## Data shown
========
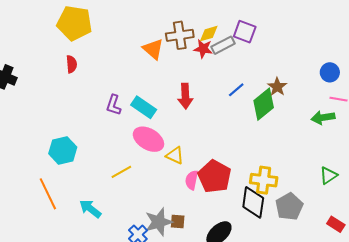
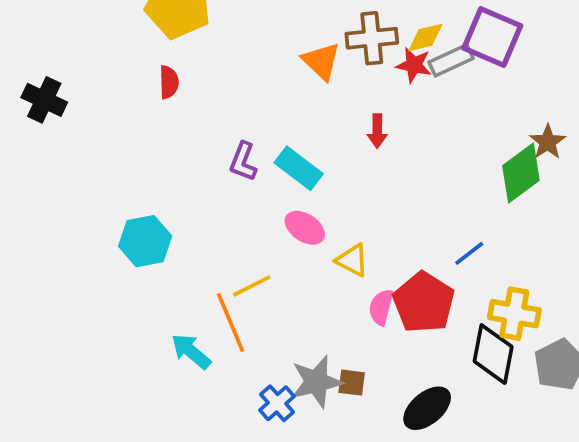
purple square: (245, 32) -> (492, 37), size x1.4
blue line: (236, 90) -> (469, 253), moved
red arrow: (185, 96) -> (377, 131), moved, size x0.7
pink ellipse: (148, 139) -> (305, 228), size x0.7
orange line: (48, 194) -> (231, 323), moved

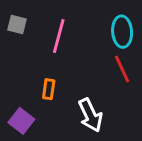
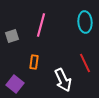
gray square: (17, 24) -> (12, 36), moved, turned -32
red line: (122, 69) -> (85, 63), moved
========
## About this exercise
Skip every picture and transcribe the data above exactly.

## Exercise response
purple square: (245, 32) -> (492, 37), size x1.4
blue line: (236, 90) -> (469, 253), moved
red arrow: (185, 96) -> (377, 131), moved, size x0.7
pink ellipse: (148, 139) -> (305, 228), size x0.7
orange line: (48, 194) -> (231, 323), moved

gray square: (17, 24) -> (12, 36), moved, turned -32
red line: (122, 69) -> (85, 63), moved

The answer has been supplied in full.